Records shown section start

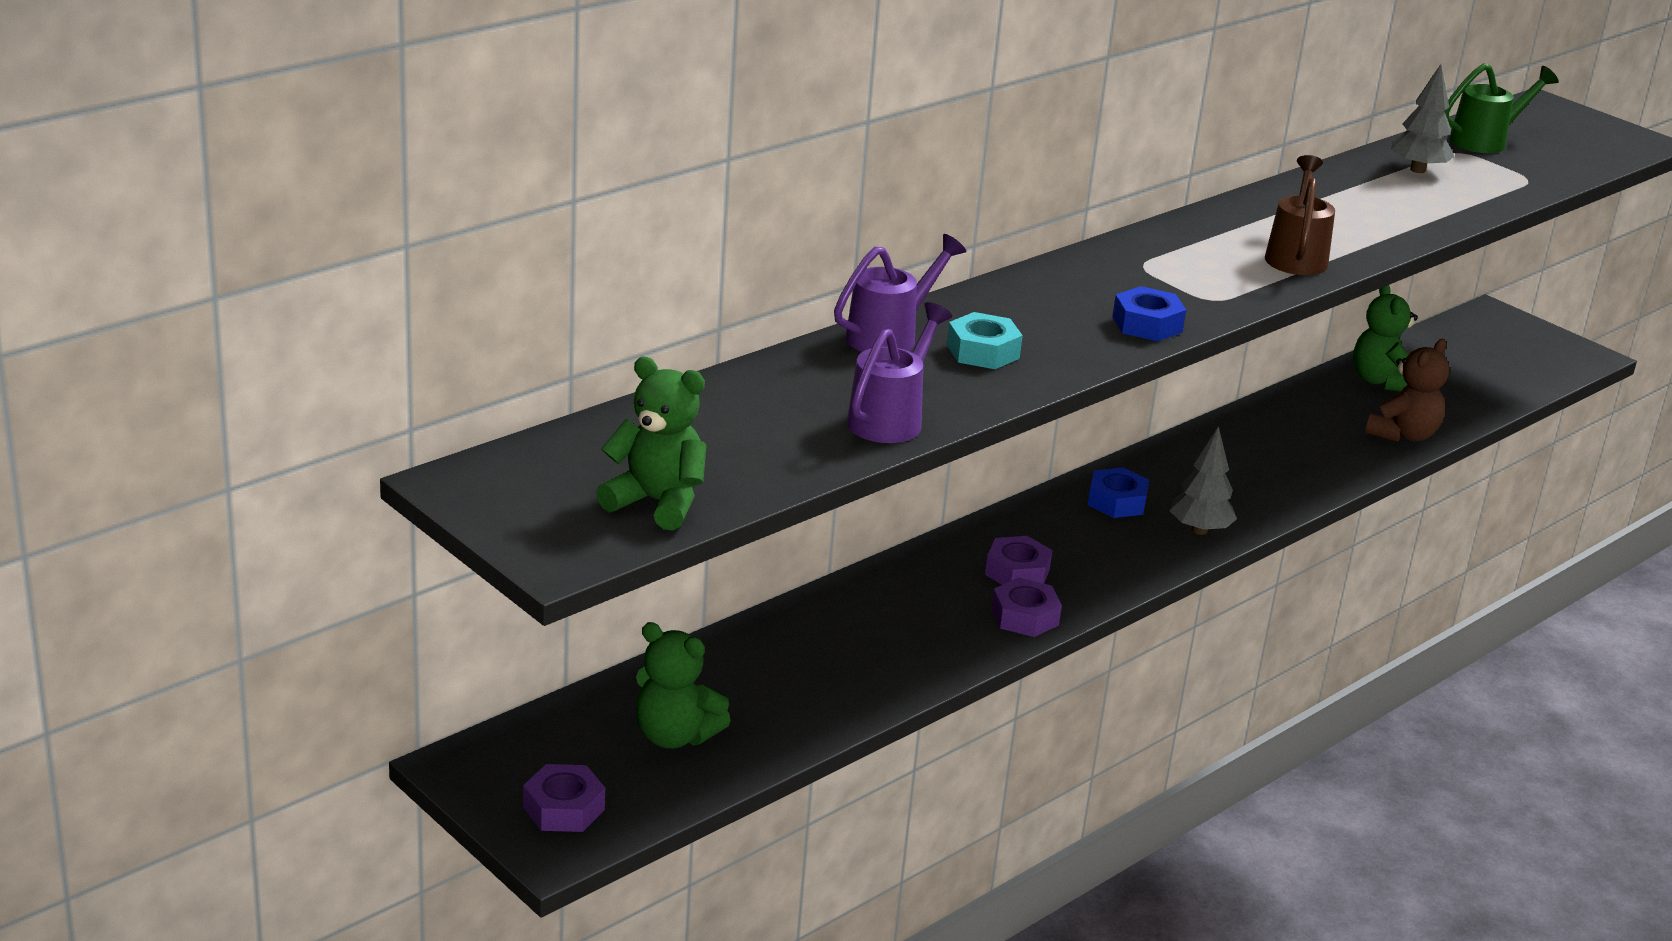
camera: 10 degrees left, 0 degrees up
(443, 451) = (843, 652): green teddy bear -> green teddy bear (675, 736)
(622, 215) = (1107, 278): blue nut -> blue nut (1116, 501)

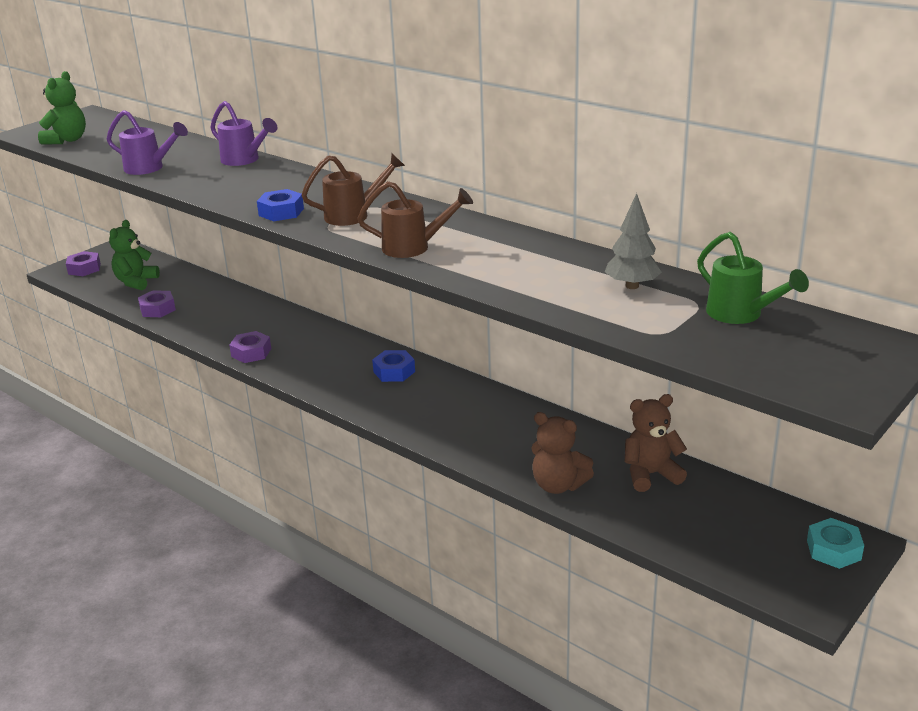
camera: 85 degrees right, 0 degrees up
(982, 351) = (231, 179): turquoise nut -> turquoise nut (833, 550)
(1017, 572) = (299, 347): purple nut -> purple nut (157, 309)
(1173, 278) = (354, 215): none -> brown watering can
(1199, 530) = (369, 402): grey tree -> none
(1381, 381) = (650, 474): green teddy bear -> brown teddy bear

Records shown section end

*Task item*. Give an exact copy of the line containing "(622, 215) = (1107, 278): blue" and every line after it through the end of the entries. Pictures are to be dropped.

*Task answer*.
(622, 215) = (1107, 278): blue nut -> blue nut (1116, 501)

camera: 85 degrees right, 0 degrees up
(982, 351) = (231, 179): turquoise nut -> turquoise nut (833, 550)
(1017, 572) = (299, 347): purple nut -> purple nut (157, 309)
(1173, 278) = (354, 215): none -> brown watering can
(1199, 530) = (369, 402): grey tree -> none
(1381, 381) = (650, 474): green teddy bear -> brown teddy bear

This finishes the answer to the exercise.